**TASK**
Below is a listing; return it in full, exactly as it appears.

== Segment start ==

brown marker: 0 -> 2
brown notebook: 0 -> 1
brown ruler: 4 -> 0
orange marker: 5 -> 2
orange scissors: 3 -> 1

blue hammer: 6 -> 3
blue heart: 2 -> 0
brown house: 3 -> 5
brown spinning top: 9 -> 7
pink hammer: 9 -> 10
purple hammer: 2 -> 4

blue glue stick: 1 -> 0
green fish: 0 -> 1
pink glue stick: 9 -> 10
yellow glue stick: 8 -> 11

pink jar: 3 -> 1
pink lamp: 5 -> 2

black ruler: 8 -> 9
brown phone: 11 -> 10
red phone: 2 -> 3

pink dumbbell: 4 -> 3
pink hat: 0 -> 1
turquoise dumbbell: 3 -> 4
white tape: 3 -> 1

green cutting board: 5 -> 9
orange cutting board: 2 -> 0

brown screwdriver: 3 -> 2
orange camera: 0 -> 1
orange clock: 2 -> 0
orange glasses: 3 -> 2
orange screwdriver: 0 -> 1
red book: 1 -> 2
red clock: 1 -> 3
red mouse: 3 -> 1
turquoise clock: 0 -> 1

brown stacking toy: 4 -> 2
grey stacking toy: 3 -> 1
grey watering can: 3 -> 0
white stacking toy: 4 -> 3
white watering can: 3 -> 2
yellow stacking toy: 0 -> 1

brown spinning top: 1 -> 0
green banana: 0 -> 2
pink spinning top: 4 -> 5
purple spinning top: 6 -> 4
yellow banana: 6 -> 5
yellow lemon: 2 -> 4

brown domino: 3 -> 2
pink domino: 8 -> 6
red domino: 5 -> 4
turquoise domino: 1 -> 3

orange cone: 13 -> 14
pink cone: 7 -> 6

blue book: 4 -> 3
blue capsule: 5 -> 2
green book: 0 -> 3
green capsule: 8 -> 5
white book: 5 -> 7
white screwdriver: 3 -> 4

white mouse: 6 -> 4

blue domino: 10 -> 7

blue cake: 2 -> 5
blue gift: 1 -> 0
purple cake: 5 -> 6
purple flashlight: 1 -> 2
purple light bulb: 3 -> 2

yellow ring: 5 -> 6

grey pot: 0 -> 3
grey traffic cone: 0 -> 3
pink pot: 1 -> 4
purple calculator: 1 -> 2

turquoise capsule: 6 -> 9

== Segment end ==

**FINISHED TASK**
brown marker: 0 -> 2
brown notebook: 0 -> 1
brown ruler: 4 -> 0
orange marker: 5 -> 2
orange scissors: 3 -> 1

blue hammer: 6 -> 3
blue heart: 2 -> 0
brown house: 3 -> 5
brown spinning top: 9 -> 7
pink hammer: 9 -> 10
purple hammer: 2 -> 4

blue glue stick: 1 -> 0
green fish: 0 -> 1
pink glue stick: 9 -> 10
yellow glue stick: 8 -> 11

pink jar: 3 -> 1
pink lamp: 5 -> 2

black ruler: 8 -> 9
brown phone: 11 -> 10
red phone: 2 -> 3

pink dumbbell: 4 -> 3
pink hat: 0 -> 1
turquoise dumbbell: 3 -> 4
white tape: 3 -> 1

green cutting board: 5 -> 9
orange cutting board: 2 -> 0

brown screwdriver: 3 -> 2
orange camera: 0 -> 1
orange clock: 2 -> 0
orange glasses: 3 -> 2
orange screwdriver: 0 -> 1
red book: 1 -> 2
red clock: 1 -> 3
red mouse: 3 -> 1
turquoise clock: 0 -> 1

brown stacking toy: 4 -> 2
grey stacking toy: 3 -> 1
grey watering can: 3 -> 0
white stacking toy: 4 -> 3
white watering can: 3 -> 2
yellow stacking toy: 0 -> 1

brown spinning top: 1 -> 0
green banana: 0 -> 2
pink spinning top: 4 -> 5
purple spinning top: 6 -> 4
yellow banana: 6 -> 5
yellow lemon: 2 -> 4

brown domino: 3 -> 2
pink domino: 8 -> 6
red domino: 5 -> 4
turquoise domino: 1 -> 3

orange cone: 13 -> 14
pink cone: 7 -> 6

blue book: 4 -> 3
blue capsule: 5 -> 2
green book: 0 -> 3
green capsule: 8 -> 5
white book: 5 -> 7
white screwdriver: 3 -> 4

white mouse: 6 -> 4

blue domino: 10 -> 7

blue cake: 2 -> 5
blue gift: 1 -> 0
purple cake: 5 -> 6
purple flashlight: 1 -> 2
purple light bulb: 3 -> 2

yellow ring: 5 -> 6

grey pot: 0 -> 3
grey traffic cone: 0 -> 3
pink pot: 1 -> 4
purple calculator: 1 -> 2

turquoise capsule: 6 -> 9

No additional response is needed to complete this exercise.